Records from a dataset
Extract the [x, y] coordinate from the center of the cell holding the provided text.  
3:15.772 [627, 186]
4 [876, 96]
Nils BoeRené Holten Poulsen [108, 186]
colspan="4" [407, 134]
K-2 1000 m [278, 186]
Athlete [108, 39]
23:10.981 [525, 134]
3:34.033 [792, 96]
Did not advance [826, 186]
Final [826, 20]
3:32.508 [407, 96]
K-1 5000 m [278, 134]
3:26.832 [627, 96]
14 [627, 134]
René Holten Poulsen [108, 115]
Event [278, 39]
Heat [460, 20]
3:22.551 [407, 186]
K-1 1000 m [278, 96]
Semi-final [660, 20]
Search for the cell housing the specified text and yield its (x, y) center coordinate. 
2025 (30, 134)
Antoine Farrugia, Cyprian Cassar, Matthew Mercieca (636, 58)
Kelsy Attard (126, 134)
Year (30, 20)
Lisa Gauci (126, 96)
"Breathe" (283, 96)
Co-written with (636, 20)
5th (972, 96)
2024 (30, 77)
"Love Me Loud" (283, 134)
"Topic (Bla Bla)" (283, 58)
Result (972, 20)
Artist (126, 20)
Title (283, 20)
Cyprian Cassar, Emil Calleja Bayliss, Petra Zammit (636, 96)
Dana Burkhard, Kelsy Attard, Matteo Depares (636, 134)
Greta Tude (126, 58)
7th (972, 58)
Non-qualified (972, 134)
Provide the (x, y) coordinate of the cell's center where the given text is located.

◆ Task description ◆
Rewrite every line of the items above as a Markdown table with two columns, n for the row number and Line for the text of that line. Leave out any blank lines.

◆ Exercise output ◆
| n | Line |
|---|---|
| 1 | Extract the [x, y] coordinate from the center of the cell holding the provided text.   |
| 2 | 3:15.772 [627, 186] |
| 3 | 4 [876, 96] |
| 4 | Nils BoeRené Holten Poulsen [108, 186] |
| 5 | colspan="4" [407, 134] |
| 6 | K-2 1000 m [278, 186] |
| 7 | Athlete [108, 39] |
| 8 | 23:10.981 [525, 134] |
| 9 | 3:34.033 [792, 96] |
| 10 | Did not advance [826, 186] |
| 11 | Final [826, 20] |
| 12 | 3:32.508 [407, 96] |
| 13 | K-1 5000 m [278, 134] |
| 14 | 3:26.832 [627, 96] |
| 15 | 14 [627, 134] |
| 16 | René Holten Poulsen [108, 115] |
| 17 | Event [278, 39] |
| 18 | Heat [460, 20] |
| 19 | 3:22.551 [407, 186] |
| 20 | K-1 1000 m [278, 96] |
| 21 | Semi-final [660, 20] |
| 22 | Search for the cell housing the specified text and yield its (x, y) center coordinate.  |
| 23 | 2025 (30, 134) |
| 24 | Antoine Farrugia, Cyprian Cassar, Matthew Mercieca (636, 58) |
| 25 | Kelsy Attard (126, 134) |
| 26 | Year (30, 20) |
| 27 | Lisa Gauci (126, 96) |
| 28 | "Breathe" (283, 96) |
| 29 | Co-written with (636, 20) |
| 30 | 5th (972, 96) |
| 31 | 2024 (30, 77) |
| 32 | "Love Me Loud" (283, 134) |
| 33 | "Topic (Bla Bla)" (283, 58) |
| 34 | Result (972, 20) |
| 35 | Artist (126, 20) |
| 36 | Title (283, 20) |
| 37 | Cyprian Cassar, Emil Calleja Bayliss, Petra Zammit (636, 96) |
| 38 | Dana Burkhard, Kelsy Attard, Matteo Depares (636, 134) |
| 39 | Greta Tude (126, 58) |
| 40 | 7th (972, 58) |
| 41 | Non-qualified (972, 134) |
| 42 | Provide the (x, y) coordinate of the cell's center where the given text is located. |